**Try it:**
Once you find the line containing "<471,419,546,487> 60 degrees counterclockwise" in the data below, copy it and each following line exactly, up to and including the line containing "ryba [brązowy] <342,418,409,448>", and nothing else.

[Scene edit records]
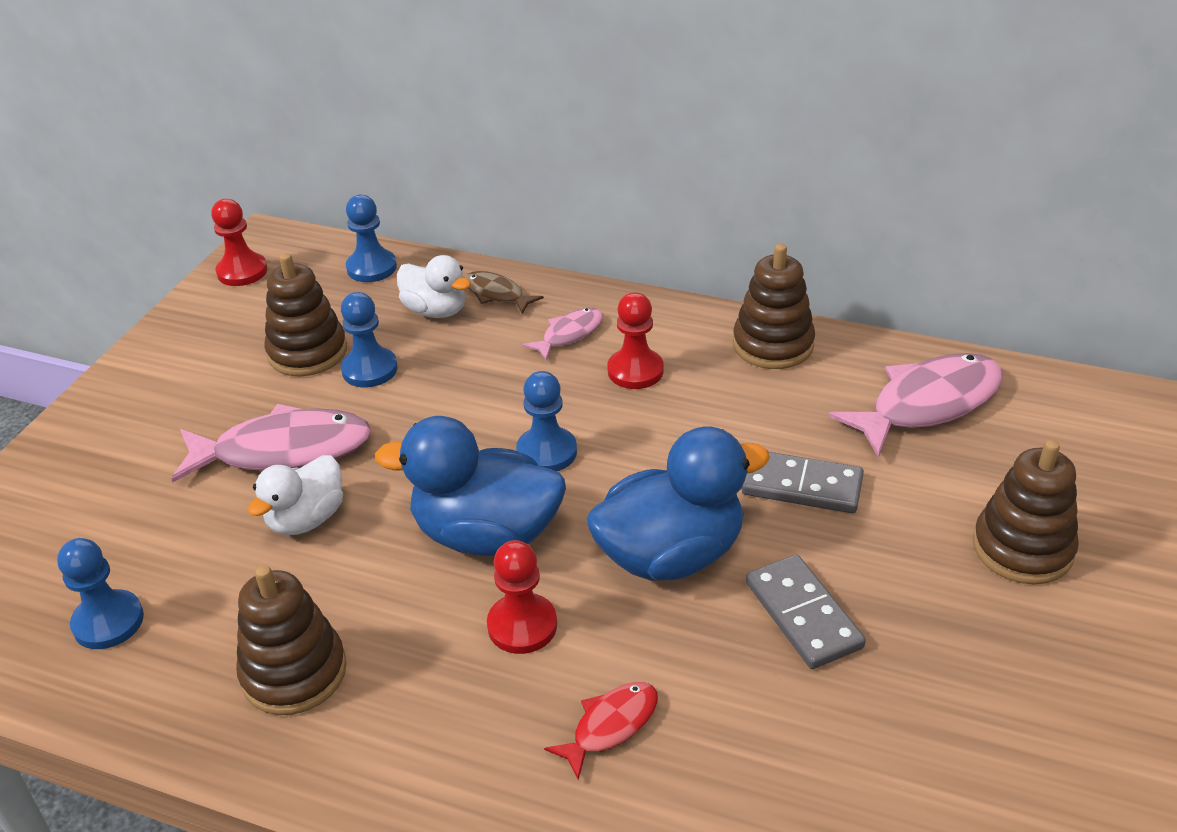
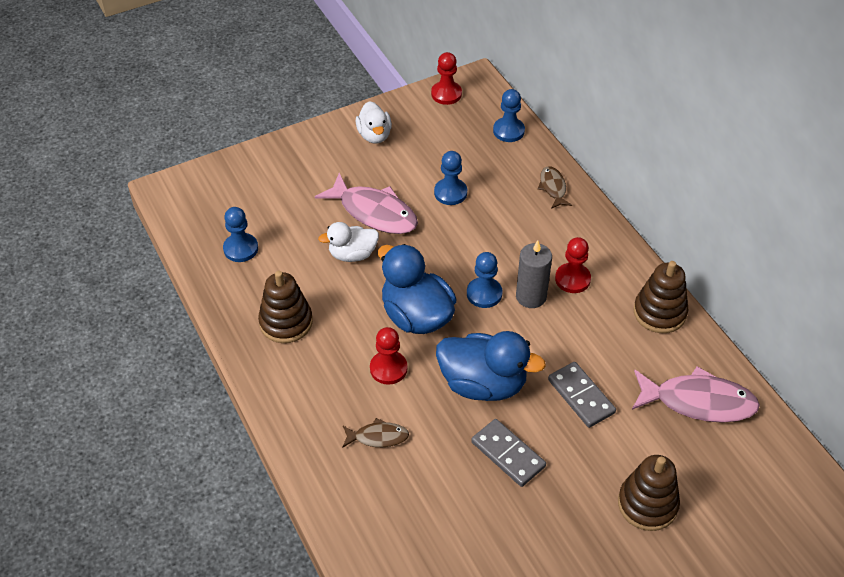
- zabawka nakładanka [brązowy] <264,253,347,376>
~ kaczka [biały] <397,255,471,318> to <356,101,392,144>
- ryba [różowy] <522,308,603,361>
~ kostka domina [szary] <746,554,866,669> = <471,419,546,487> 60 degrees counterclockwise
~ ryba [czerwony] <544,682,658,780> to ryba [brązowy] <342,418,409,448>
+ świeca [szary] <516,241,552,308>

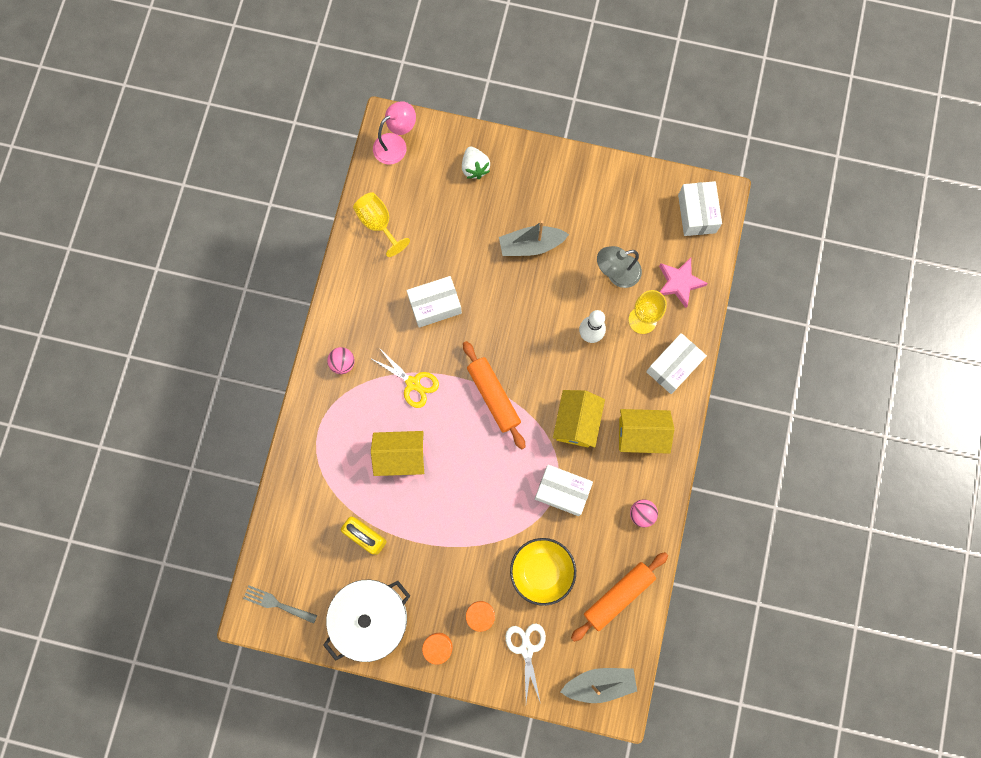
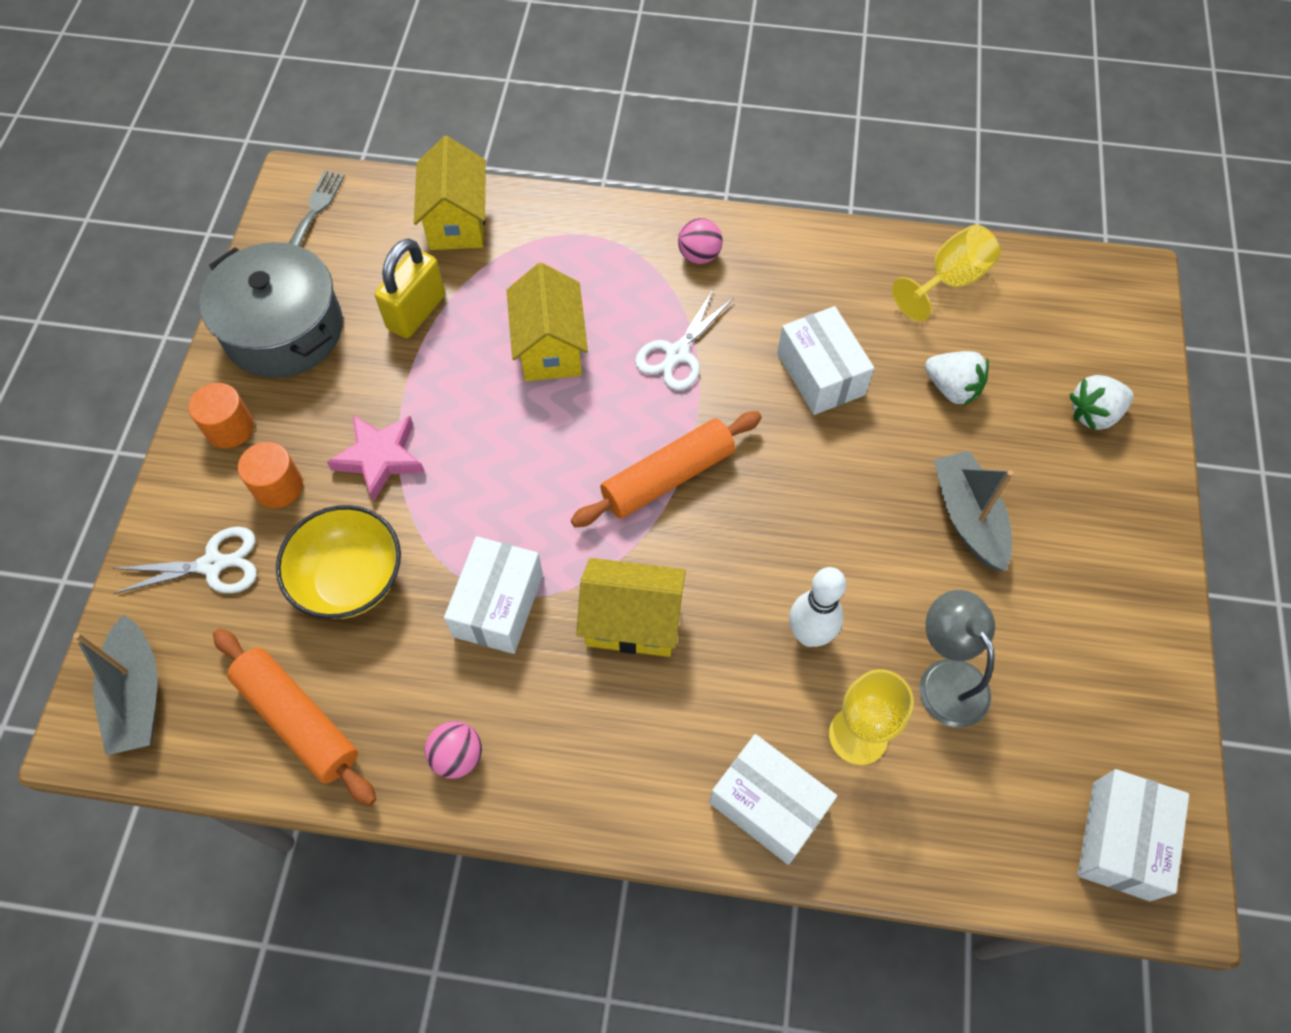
- lampka [różowy] <373,101,416,164>
~ pudełko [biały] <678,181,722,236> = <1077,769,1189,901> 60 degrees counterclockwise
~ gwiazda [różowy] <659,258,708,308> to <327,415,425,502>
~ nożyczki [żółty] <370,348,439,408> to nożyczki [biały] <635,290,734,390>
~ domek [żółty] <619,409,674,454> to <414,136,486,250>
~ garnek [biały] <323,580,410,662> to garnek [szary] <199,242,343,378>
+ truskawka [biały] <925,351,989,406>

**Solution for this exercise:**
~ kostka domina [szary] <746,554,866,669> = <471,419,546,487> 60 degrees counterclockwise
~ ryba [czerwony] <544,682,658,780> to ryba [brązowy] <342,418,409,448>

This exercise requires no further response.